*** Record extracts Section Begins ***

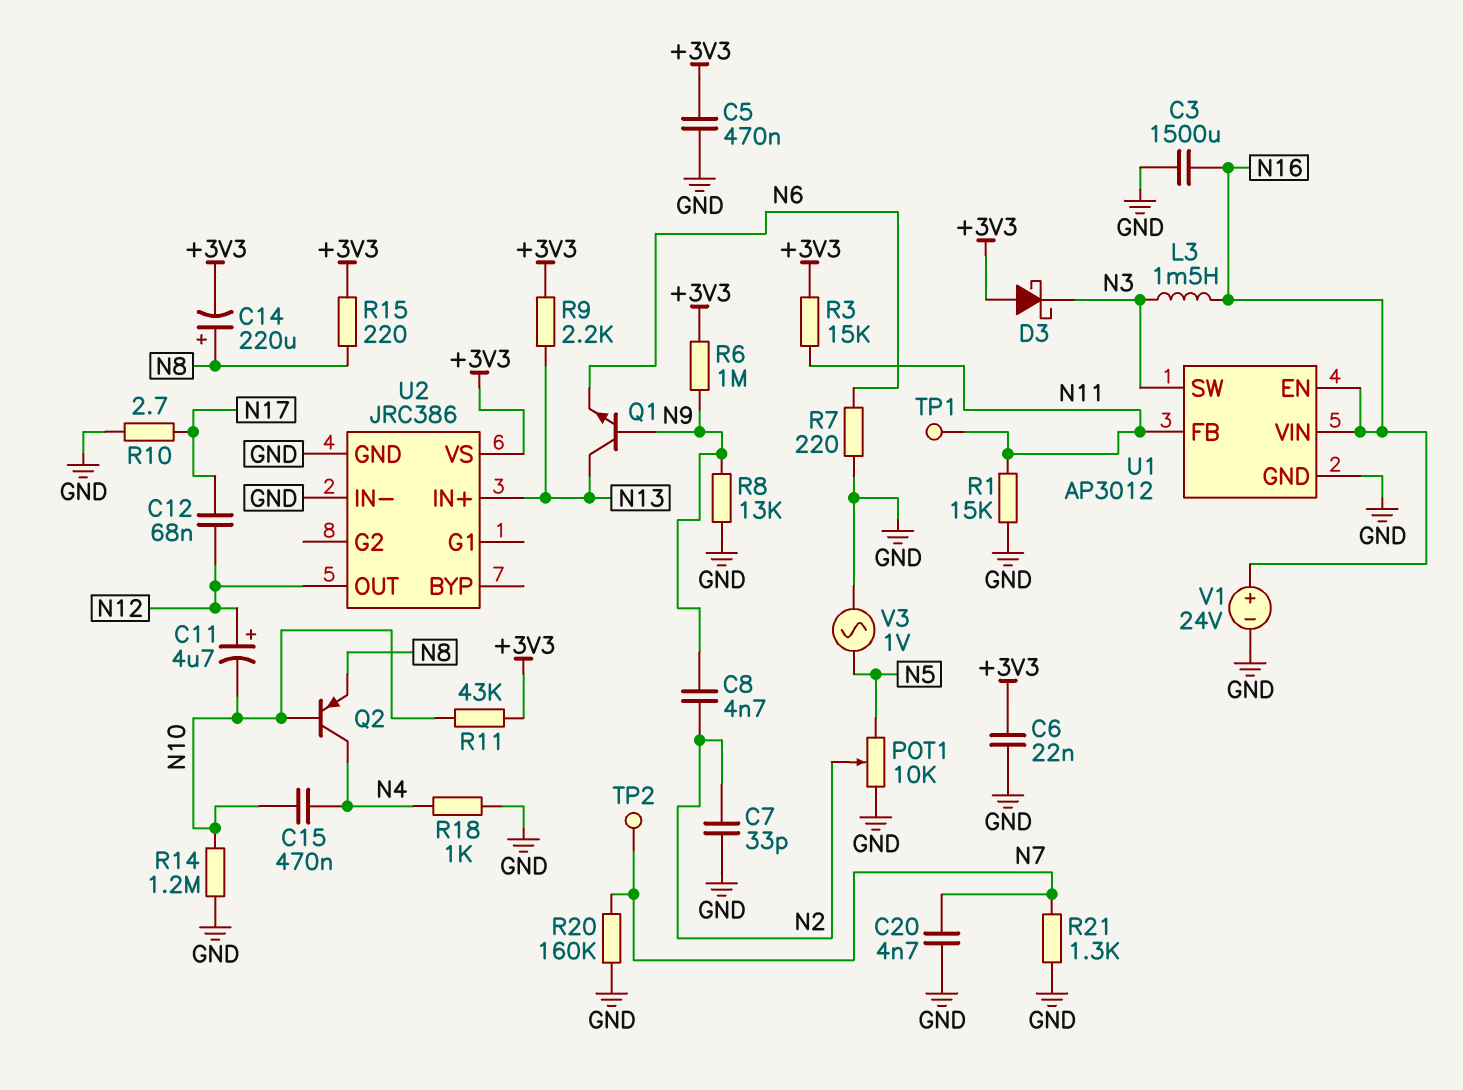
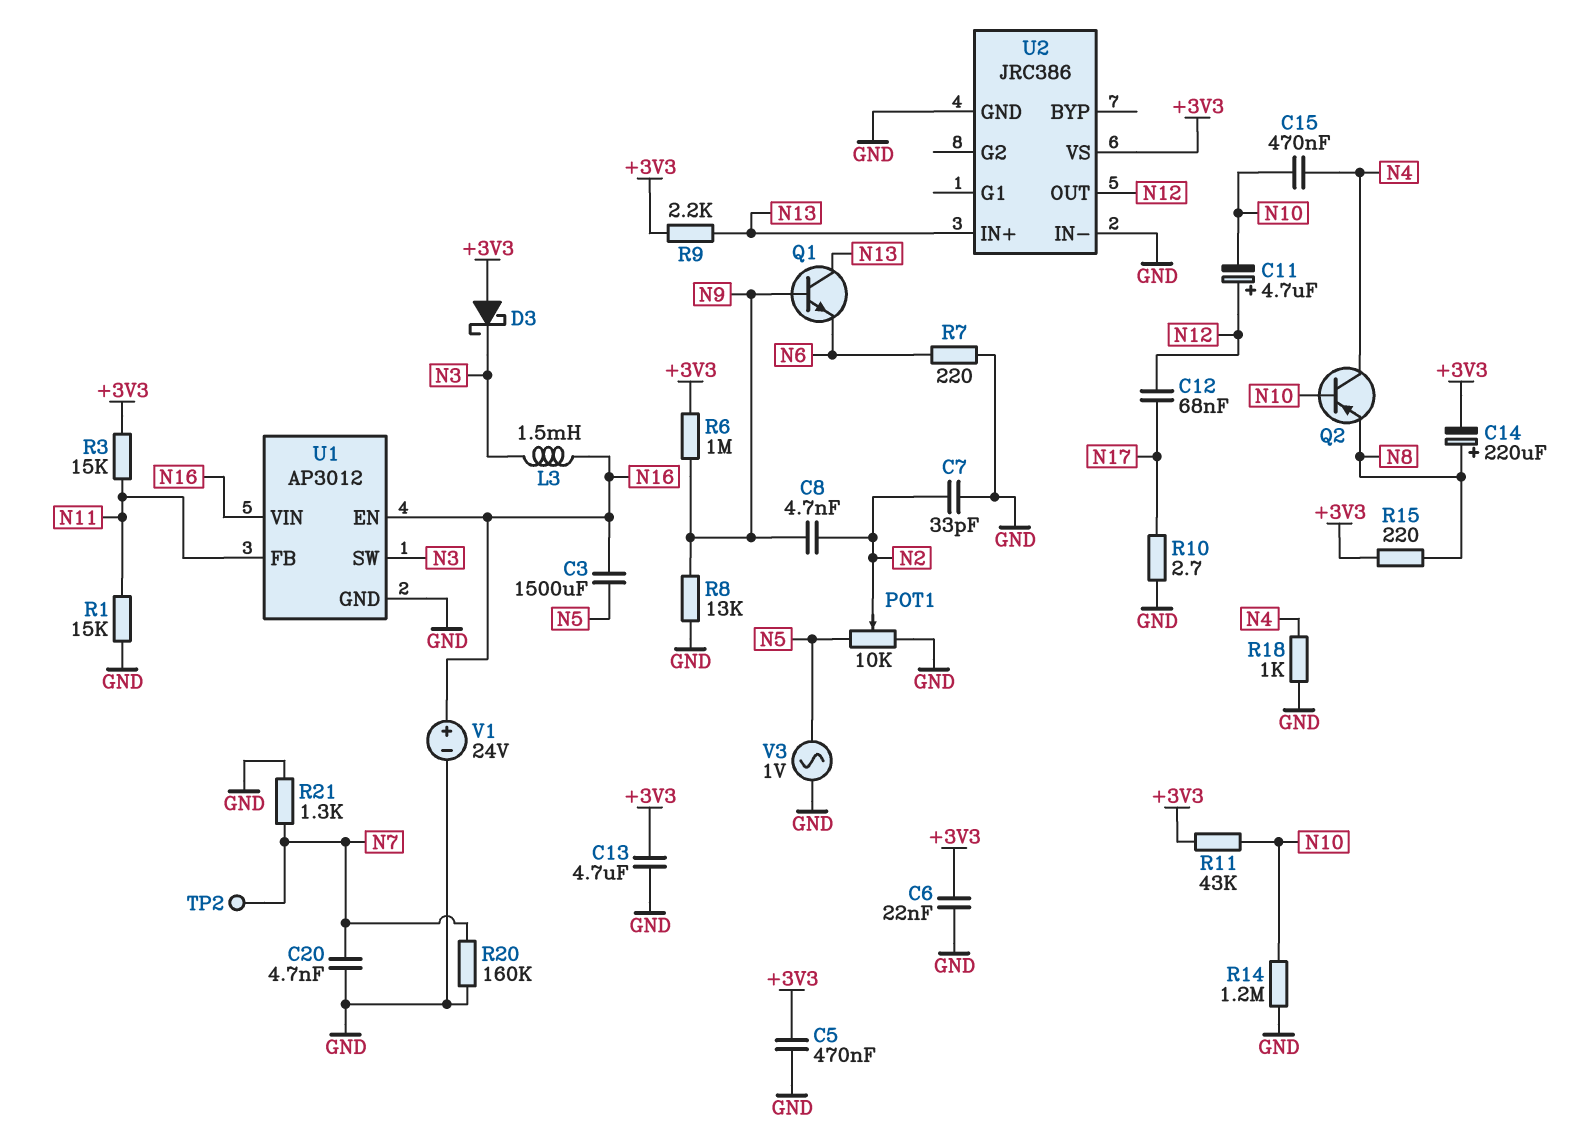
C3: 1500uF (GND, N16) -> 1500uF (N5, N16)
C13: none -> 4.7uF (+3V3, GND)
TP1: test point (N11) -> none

*** Record extracts Section Ends ***
*** Record extracts Section Begins ***

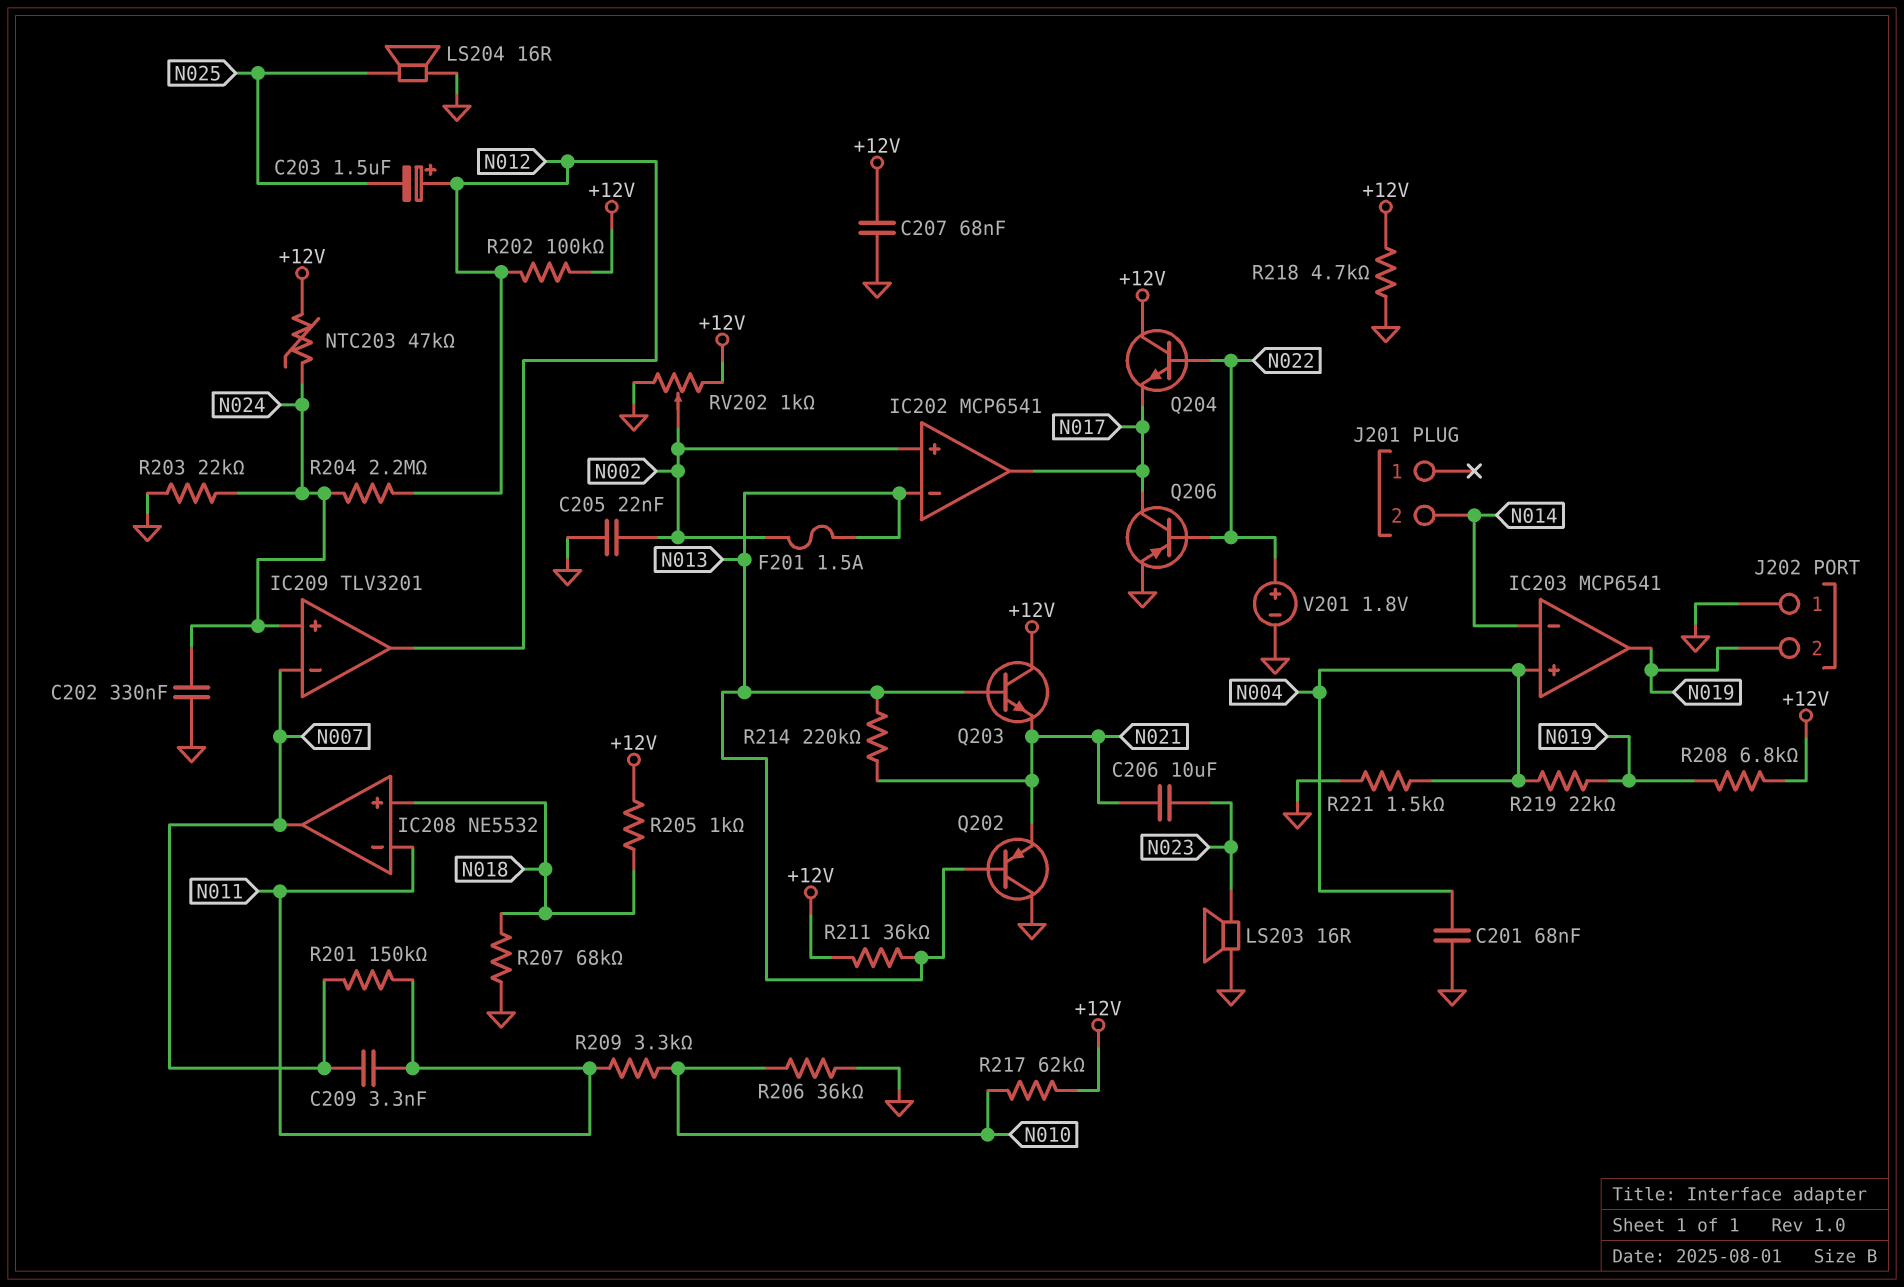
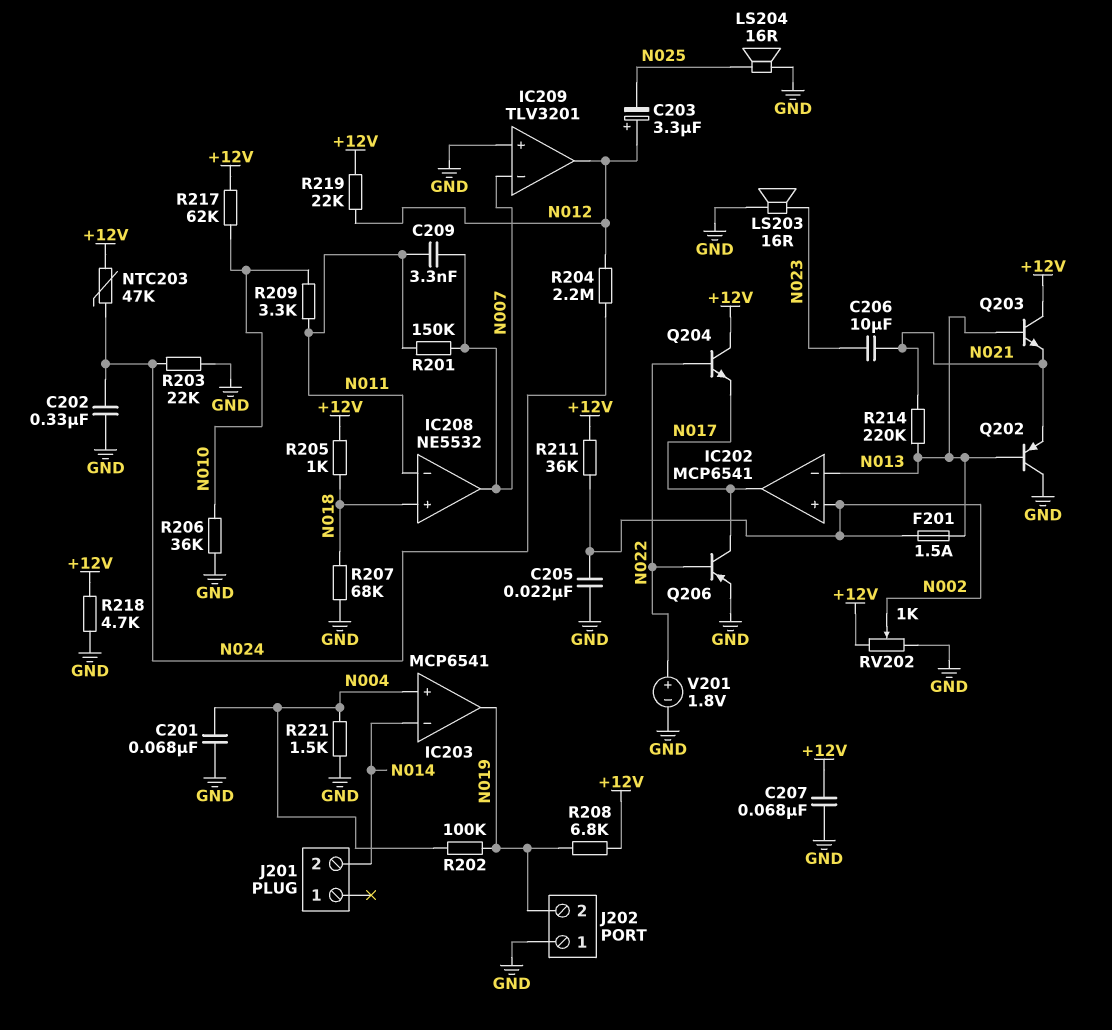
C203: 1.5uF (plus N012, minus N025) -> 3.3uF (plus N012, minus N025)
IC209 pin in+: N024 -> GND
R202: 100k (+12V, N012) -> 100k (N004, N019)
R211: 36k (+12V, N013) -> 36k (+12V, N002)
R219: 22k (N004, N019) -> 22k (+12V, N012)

*** Record extracts Section Ends ***

Task to complete:
Print exactly the lines above, between the one holding "R202: 100k (+12V, N012) -> 100k (N004, N019)" and the one holding "R219: 22k (N004, N019) -> 22k (+12V, N012)", inclusive, and nothing besides.

Exercise result:
R202: 100k (+12V, N012) -> 100k (N004, N019)
R211: 36k (+12V, N013) -> 36k (+12V, N002)
R219: 22k (N004, N019) -> 22k (+12V, N012)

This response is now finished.